▸ WORK TASK
From the listing below, please restate exactly the lines beginning at the one with "red arrow: (99, 270)" and ending at the one with "orange semicircle: (57, 109)", both included, and skip the pictures.
[Opening RECORDS PROVIDED section]
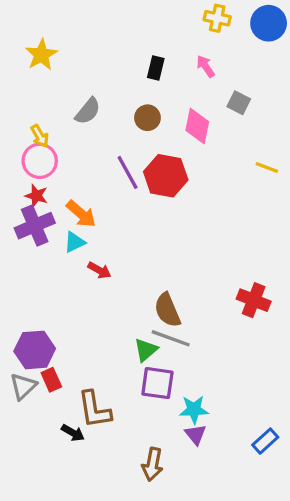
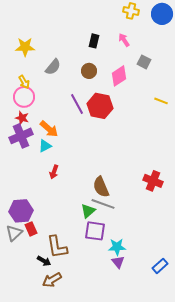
yellow star: (41, 55) -> (25, 47), moved, turned 30
pink diamond: (197, 126) -> (119, 76), turned 45
red arrow: (99, 270) -> (54, 172), moved, turned 80
brown arrow: (152, 464) -> (52, 280), moved, turned 48

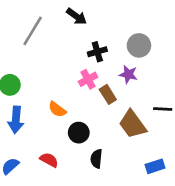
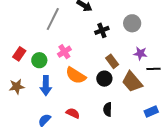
purple star: (128, 74) -> (140, 53), moved
pink cross: (88, 79) -> (64, 52), moved
orange semicircle: (57, 109) -> (76, 75), size x1.5
black circle: (79, 133) -> (104, 79), moved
[Closing RECORDS PROVIDED section]
▸ EXERCISE SOLUTION
red arrow: (99, 270) -> (54, 172), moved, turned 80
brown arrow: (152, 464) -> (52, 280), moved, turned 48

purple star: (128, 74) -> (140, 53), moved
pink cross: (88, 79) -> (64, 52), moved
orange semicircle: (57, 109) -> (76, 75), size x1.5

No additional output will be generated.